Data to use below:

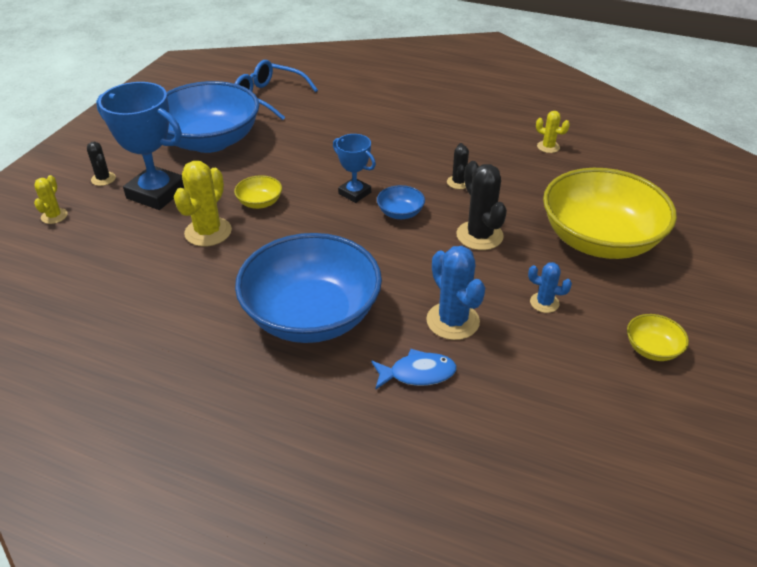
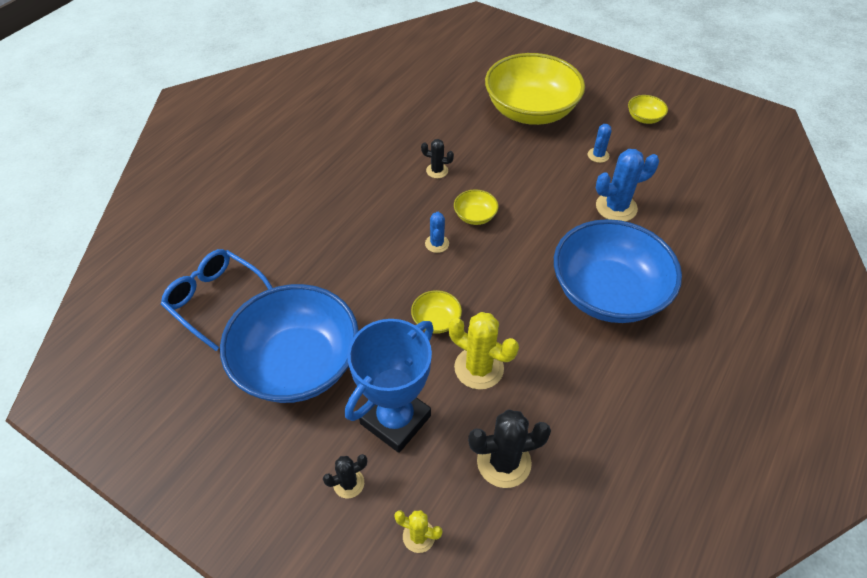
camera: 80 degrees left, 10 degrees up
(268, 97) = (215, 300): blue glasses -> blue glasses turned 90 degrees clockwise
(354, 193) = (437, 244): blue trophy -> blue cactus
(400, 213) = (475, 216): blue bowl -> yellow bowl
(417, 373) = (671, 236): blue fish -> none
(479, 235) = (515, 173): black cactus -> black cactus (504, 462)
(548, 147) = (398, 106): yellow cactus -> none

End of Data to use.

Could you reproduce all of the data above exactly and skip any image?

→ Reply:
camera: 80 degrees left, 10 degrees up
(268, 97) = (215, 300): blue glasses -> blue glasses turned 90 degrees clockwise
(354, 193) = (437, 244): blue trophy -> blue cactus
(400, 213) = (475, 216): blue bowl -> yellow bowl
(417, 373) = (671, 236): blue fish -> none
(479, 235) = (515, 173): black cactus -> black cactus (504, 462)
(548, 147) = (398, 106): yellow cactus -> none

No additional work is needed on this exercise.